§ Brief:
Leave out the pictures and set down the rest of the listing below word for word.
Start of Records for the exercise
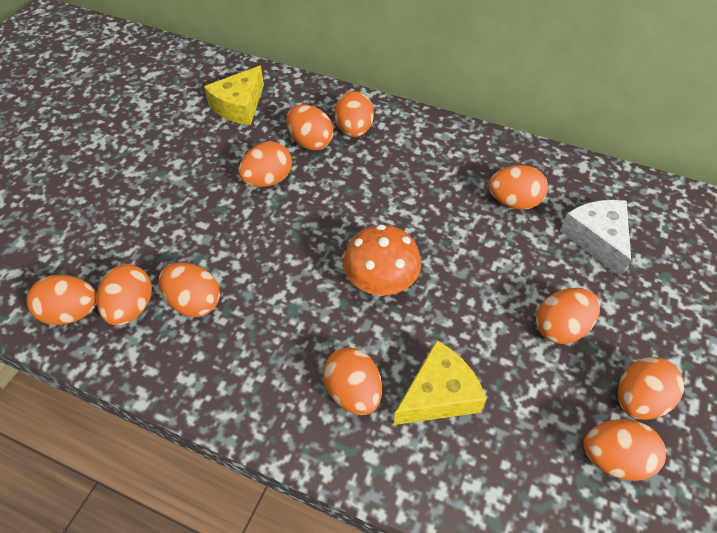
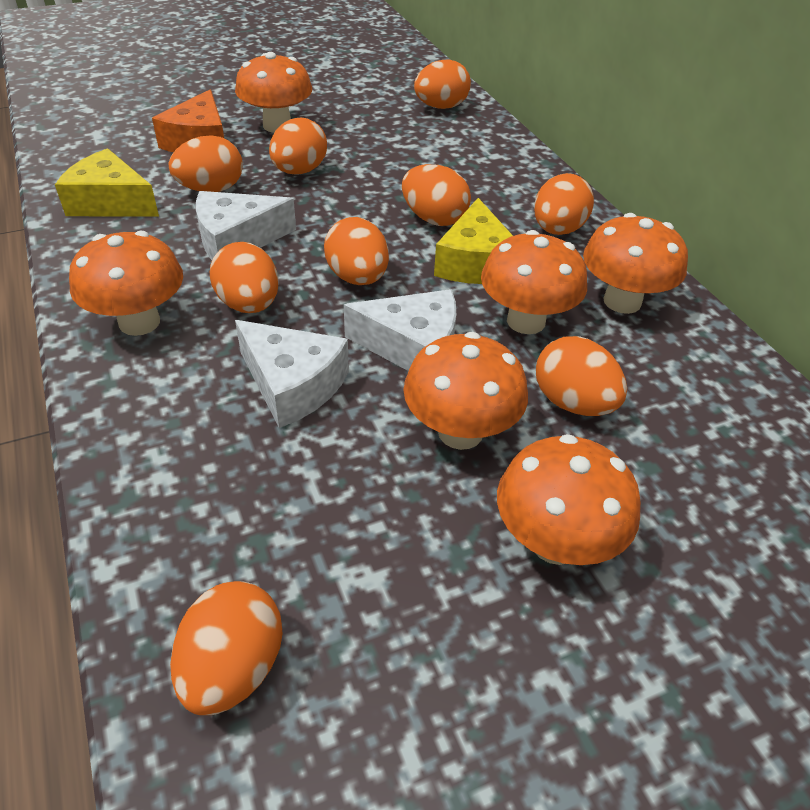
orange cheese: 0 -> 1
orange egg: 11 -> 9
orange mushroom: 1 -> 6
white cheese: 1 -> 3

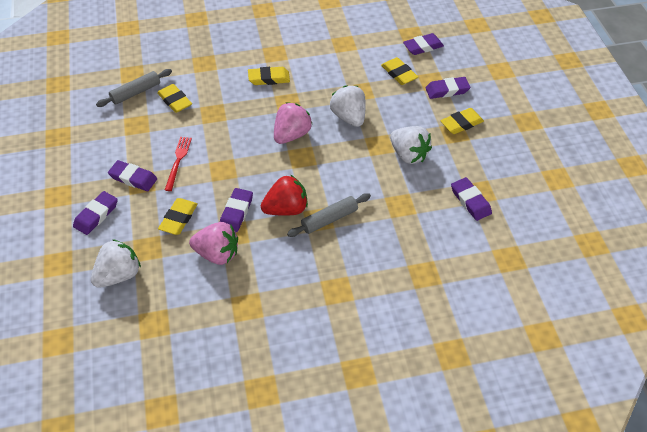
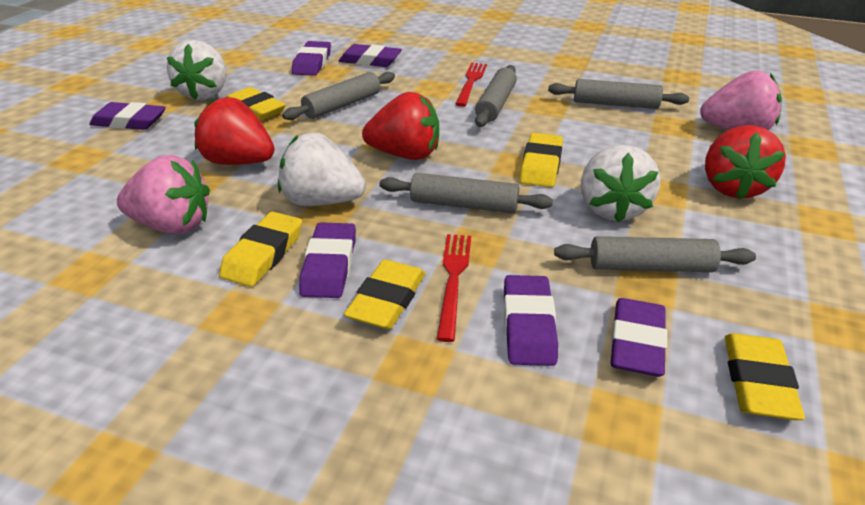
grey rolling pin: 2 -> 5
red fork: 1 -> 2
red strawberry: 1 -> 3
End of Records for the exercise
§ Solved problem:
orange cheese: 0 -> 1
orange egg: 11 -> 9
orange mushroom: 1 -> 6
white cheese: 1 -> 3

grey rolling pin: 2 -> 5
red fork: 1 -> 2
red strawberry: 1 -> 3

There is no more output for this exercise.